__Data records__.
════════════════

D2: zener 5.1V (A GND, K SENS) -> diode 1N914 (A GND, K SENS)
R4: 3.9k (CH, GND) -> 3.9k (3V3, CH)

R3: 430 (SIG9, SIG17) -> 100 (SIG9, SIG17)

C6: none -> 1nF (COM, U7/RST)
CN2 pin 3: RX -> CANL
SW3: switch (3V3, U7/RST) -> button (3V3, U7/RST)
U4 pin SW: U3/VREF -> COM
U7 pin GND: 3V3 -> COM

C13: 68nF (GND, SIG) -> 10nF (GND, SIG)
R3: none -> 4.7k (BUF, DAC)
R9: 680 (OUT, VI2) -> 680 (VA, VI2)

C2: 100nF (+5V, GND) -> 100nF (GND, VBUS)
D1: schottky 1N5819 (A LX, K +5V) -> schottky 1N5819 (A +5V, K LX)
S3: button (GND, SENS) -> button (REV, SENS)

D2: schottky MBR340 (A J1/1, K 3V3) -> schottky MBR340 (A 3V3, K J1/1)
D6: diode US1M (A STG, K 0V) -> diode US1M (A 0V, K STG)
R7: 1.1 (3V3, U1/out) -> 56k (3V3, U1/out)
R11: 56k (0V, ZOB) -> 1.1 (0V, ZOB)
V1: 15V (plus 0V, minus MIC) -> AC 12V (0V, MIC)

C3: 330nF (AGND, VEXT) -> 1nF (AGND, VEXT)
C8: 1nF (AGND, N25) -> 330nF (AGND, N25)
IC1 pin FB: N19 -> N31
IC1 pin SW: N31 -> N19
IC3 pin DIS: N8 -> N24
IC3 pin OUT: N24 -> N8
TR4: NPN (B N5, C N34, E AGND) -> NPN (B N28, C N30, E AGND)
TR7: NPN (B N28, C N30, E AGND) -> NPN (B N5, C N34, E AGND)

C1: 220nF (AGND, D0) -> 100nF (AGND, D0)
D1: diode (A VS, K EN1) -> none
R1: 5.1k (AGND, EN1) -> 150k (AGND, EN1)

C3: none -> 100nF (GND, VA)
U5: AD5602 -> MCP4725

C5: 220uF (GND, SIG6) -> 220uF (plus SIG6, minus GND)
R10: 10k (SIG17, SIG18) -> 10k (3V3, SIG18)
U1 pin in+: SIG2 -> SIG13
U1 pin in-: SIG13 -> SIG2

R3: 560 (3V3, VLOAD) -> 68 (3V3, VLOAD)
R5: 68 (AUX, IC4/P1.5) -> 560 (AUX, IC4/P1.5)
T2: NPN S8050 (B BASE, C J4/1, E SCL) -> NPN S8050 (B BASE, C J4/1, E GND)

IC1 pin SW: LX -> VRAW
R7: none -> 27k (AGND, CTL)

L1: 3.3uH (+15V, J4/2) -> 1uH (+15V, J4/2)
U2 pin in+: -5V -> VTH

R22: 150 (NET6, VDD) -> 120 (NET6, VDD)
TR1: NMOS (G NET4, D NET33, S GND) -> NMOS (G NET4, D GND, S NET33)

════════════════

__Task to complete__. What is needed is an exact repetition of the lines from the first line of the records through the line containing "D2: schottky MBR340", both ends included, and nothing more.

__Written answer__.
D2: zener 5.1V (A GND, K SENS) -> diode 1N914 (A GND, K SENS)
R4: 3.9k (CH, GND) -> 3.9k (3V3, CH)

R3: 430 (SIG9, SIG17) -> 100 (SIG9, SIG17)

C6: none -> 1nF (COM, U7/RST)
CN2 pin 3: RX -> CANL
SW3: switch (3V3, U7/RST) -> button (3V3, U7/RST)
U4 pin SW: U3/VREF -> COM
U7 pin GND: 3V3 -> COM

C13: 68nF (GND, SIG) -> 10nF (GND, SIG)
R3: none -> 4.7k (BUF, DAC)
R9: 680 (OUT, VI2) -> 680 (VA, VI2)

C2: 100nF (+5V, GND) -> 100nF (GND, VBUS)
D1: schottky 1N5819 (A LX, K +5V) -> schottky 1N5819 (A +5V, K LX)
S3: button (GND, SENS) -> button (REV, SENS)

D2: schottky MBR340 (A J1/1, K 3V3) -> schottky MBR340 (A 3V3, K J1/1)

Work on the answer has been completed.